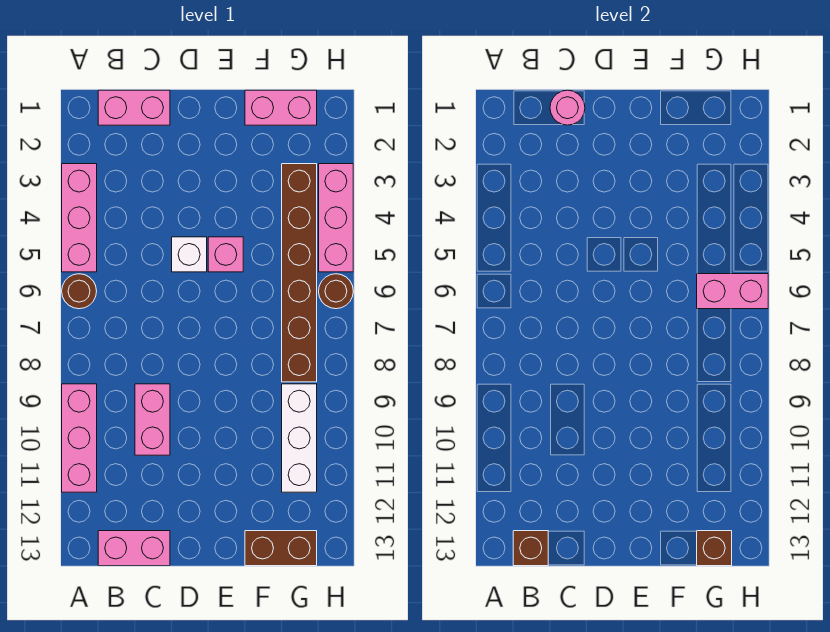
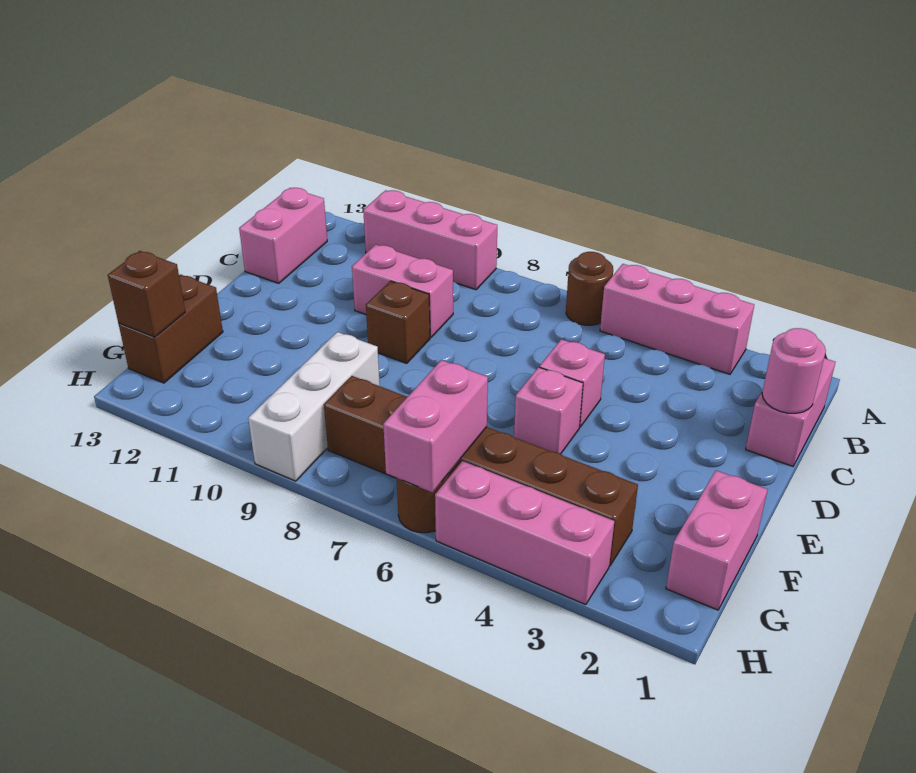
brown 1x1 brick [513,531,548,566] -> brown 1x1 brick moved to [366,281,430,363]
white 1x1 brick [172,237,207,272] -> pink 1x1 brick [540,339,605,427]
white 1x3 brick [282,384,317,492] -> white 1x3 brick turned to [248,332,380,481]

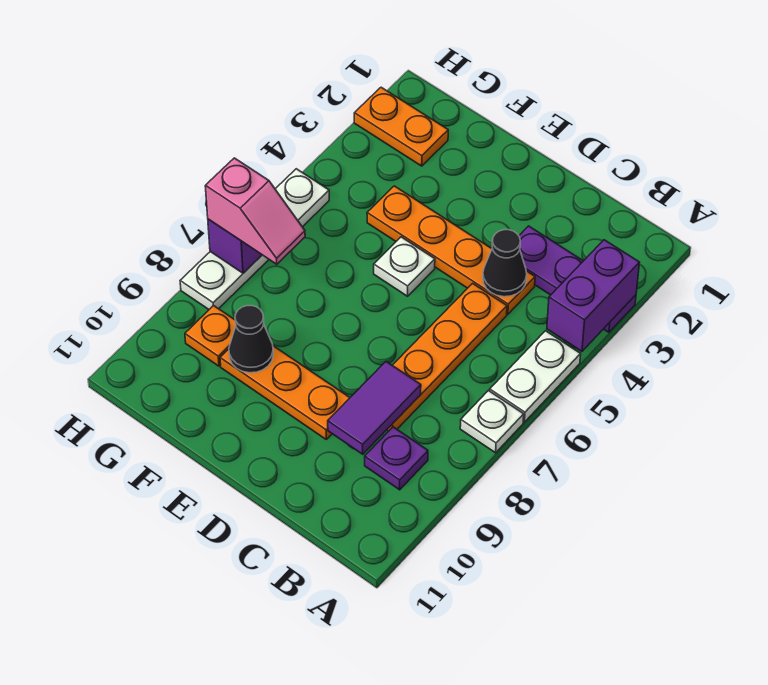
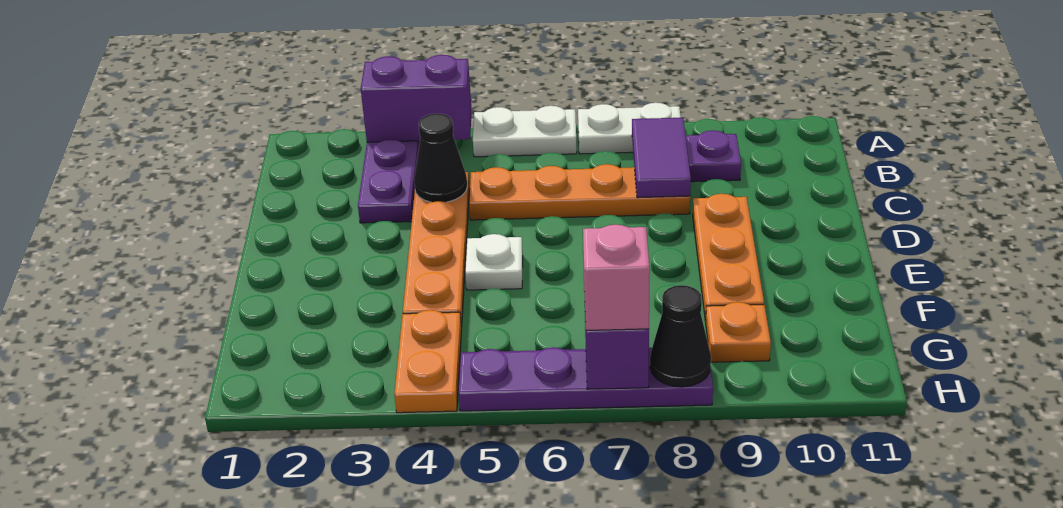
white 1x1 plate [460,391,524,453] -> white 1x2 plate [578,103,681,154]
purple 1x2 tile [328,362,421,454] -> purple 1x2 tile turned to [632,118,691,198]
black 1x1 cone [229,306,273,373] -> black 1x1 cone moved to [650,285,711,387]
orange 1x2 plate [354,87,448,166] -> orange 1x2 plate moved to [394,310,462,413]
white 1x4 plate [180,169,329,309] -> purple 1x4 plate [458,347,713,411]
● ● ● ● ●
Task instructions »
Respond with the lines above, from the one that holds "orange 1x2 plate [354,87,448,166]" to the end of the listing, each repeated exactly, and with no other material.

Task solution »
orange 1x2 plate [354,87,448,166] -> orange 1x2 plate moved to [394,310,462,413]
white 1x4 plate [180,169,329,309] -> purple 1x4 plate [458,347,713,411]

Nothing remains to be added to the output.